REQUIRED WORK: Once the line containing "white cap: 0 -> 2" is found in the entries below, reproduce it and every line after it, stopping at and including the line containing "purple ring: 5 -> 9"; reproduce nothing else, and keep each line exact.

··· ENTRIES PROVIDED ···

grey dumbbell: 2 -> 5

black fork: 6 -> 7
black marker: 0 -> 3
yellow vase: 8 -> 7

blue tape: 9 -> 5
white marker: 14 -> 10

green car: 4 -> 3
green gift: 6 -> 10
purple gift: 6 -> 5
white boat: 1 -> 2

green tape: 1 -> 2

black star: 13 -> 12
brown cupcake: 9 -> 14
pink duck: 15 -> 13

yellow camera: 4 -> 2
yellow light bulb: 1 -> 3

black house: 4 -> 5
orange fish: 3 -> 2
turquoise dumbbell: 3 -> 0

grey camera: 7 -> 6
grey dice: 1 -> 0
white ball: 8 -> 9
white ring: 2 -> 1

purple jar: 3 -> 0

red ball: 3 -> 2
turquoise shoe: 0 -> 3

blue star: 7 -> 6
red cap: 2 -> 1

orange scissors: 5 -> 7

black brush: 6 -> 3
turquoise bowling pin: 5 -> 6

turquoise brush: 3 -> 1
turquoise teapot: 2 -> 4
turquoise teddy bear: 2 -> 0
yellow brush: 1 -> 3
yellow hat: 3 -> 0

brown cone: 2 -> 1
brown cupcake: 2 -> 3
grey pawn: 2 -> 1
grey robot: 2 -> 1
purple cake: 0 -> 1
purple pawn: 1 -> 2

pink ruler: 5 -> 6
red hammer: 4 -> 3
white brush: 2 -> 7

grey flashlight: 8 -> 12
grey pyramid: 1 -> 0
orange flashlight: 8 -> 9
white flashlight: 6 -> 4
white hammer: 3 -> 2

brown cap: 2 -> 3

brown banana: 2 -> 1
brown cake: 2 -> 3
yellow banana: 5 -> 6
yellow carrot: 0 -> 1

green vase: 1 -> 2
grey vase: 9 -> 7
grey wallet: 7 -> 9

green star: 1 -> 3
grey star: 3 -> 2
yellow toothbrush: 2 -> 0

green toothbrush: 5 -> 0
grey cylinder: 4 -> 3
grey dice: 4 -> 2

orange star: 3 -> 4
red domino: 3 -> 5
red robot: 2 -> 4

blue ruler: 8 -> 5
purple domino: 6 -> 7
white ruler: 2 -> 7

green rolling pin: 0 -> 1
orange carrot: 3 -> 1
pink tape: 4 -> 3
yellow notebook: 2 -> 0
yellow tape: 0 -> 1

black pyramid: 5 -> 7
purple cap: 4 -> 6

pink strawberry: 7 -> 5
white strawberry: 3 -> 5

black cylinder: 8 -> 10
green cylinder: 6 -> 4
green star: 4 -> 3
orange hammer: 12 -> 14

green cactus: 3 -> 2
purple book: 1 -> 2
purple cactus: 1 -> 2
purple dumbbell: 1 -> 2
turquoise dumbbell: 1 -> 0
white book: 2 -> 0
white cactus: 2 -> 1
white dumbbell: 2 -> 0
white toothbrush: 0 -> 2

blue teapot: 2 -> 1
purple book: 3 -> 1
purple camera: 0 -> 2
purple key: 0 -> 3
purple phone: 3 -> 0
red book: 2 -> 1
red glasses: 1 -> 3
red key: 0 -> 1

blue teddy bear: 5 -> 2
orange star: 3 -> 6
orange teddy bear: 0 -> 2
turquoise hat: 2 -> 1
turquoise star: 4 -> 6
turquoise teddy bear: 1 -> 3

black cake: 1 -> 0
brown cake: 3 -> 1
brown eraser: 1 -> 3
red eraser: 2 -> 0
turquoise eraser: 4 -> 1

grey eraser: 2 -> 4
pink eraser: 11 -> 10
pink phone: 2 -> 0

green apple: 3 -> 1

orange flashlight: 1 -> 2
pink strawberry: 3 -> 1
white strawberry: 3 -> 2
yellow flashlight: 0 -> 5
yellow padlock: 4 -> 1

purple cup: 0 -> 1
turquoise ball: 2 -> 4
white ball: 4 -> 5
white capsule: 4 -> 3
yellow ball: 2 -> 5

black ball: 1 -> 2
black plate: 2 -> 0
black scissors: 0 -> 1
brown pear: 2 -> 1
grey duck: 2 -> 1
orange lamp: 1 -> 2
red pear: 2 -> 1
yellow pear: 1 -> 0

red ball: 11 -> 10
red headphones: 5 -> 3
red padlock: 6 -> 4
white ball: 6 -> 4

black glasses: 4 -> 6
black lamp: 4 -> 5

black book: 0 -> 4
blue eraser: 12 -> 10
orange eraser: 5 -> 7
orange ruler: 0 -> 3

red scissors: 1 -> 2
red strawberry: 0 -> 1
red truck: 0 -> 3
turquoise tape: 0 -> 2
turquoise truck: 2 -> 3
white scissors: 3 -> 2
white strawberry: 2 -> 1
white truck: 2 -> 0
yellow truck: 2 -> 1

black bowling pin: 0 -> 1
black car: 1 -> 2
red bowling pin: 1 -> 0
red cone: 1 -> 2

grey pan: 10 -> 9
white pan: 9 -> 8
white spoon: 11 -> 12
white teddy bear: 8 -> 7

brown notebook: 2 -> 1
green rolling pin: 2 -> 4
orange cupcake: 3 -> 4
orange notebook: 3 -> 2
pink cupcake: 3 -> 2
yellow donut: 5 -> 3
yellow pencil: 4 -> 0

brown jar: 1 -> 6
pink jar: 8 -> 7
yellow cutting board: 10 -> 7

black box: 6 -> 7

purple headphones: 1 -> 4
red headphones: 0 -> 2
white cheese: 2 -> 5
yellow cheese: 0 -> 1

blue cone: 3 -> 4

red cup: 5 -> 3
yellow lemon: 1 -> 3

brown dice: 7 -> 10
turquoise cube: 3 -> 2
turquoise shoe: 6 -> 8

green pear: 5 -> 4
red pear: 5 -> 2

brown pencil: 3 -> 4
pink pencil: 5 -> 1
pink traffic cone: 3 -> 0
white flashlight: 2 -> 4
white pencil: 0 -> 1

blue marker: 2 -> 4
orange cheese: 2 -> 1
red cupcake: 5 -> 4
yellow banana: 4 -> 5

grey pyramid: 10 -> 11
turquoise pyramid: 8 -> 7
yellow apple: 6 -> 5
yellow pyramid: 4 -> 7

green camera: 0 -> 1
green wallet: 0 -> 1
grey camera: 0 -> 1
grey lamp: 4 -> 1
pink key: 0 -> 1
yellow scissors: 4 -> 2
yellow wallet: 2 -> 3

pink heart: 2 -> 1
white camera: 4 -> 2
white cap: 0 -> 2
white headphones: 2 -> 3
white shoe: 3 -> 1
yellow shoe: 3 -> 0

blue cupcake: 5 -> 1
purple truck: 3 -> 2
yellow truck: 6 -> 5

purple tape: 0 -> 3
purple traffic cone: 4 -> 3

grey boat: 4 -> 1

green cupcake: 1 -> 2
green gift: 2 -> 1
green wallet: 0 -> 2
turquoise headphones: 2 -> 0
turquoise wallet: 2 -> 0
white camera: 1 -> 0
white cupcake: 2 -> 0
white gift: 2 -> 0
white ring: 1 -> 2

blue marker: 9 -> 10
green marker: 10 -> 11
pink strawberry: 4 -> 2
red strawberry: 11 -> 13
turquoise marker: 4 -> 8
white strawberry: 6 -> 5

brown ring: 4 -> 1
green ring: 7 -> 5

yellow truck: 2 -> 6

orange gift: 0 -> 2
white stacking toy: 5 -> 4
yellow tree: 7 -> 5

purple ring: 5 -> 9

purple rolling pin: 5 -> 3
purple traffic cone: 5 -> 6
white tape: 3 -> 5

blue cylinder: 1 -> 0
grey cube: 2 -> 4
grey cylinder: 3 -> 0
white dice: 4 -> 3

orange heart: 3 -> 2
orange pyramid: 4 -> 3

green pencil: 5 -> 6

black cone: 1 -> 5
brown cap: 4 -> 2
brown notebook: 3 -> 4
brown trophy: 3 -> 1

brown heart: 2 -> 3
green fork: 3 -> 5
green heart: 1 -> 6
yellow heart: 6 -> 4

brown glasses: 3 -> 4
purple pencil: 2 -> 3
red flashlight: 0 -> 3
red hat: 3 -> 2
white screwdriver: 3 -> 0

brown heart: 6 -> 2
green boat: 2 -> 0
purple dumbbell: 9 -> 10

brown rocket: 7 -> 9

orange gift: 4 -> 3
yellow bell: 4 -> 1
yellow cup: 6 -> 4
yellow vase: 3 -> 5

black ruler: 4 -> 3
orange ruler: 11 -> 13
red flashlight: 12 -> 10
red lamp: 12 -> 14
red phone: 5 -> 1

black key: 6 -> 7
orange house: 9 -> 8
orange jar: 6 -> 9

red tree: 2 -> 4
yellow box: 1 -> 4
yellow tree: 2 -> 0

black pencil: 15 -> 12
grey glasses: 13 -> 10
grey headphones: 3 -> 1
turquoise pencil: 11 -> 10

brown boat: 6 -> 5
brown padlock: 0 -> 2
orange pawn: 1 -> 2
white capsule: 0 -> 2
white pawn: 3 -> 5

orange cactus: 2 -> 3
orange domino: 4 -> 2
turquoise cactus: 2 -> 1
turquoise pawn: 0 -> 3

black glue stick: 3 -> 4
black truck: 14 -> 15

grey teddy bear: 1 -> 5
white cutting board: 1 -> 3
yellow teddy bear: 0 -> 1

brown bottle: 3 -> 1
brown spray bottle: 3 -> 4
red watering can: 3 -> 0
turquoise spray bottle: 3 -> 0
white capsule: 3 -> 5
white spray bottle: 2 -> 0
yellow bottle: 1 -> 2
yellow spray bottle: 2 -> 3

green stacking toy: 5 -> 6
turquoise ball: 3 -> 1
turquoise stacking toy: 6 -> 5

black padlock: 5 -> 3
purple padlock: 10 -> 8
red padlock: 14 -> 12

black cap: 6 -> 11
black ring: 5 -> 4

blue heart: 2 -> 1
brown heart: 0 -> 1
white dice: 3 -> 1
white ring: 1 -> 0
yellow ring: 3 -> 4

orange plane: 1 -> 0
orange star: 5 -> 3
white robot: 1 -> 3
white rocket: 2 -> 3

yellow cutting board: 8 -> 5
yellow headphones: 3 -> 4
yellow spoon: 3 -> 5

···

SOLUTION FOR THIS TASK:
white cap: 0 -> 2
white headphones: 2 -> 3
white shoe: 3 -> 1
yellow shoe: 3 -> 0

blue cupcake: 5 -> 1
purple truck: 3 -> 2
yellow truck: 6 -> 5

purple tape: 0 -> 3
purple traffic cone: 4 -> 3

grey boat: 4 -> 1

green cupcake: 1 -> 2
green gift: 2 -> 1
green wallet: 0 -> 2
turquoise headphones: 2 -> 0
turquoise wallet: 2 -> 0
white camera: 1 -> 0
white cupcake: 2 -> 0
white gift: 2 -> 0
white ring: 1 -> 2

blue marker: 9 -> 10
green marker: 10 -> 11
pink strawberry: 4 -> 2
red strawberry: 11 -> 13
turquoise marker: 4 -> 8
white strawberry: 6 -> 5

brown ring: 4 -> 1
green ring: 7 -> 5

yellow truck: 2 -> 6

orange gift: 0 -> 2
white stacking toy: 5 -> 4
yellow tree: 7 -> 5

purple ring: 5 -> 9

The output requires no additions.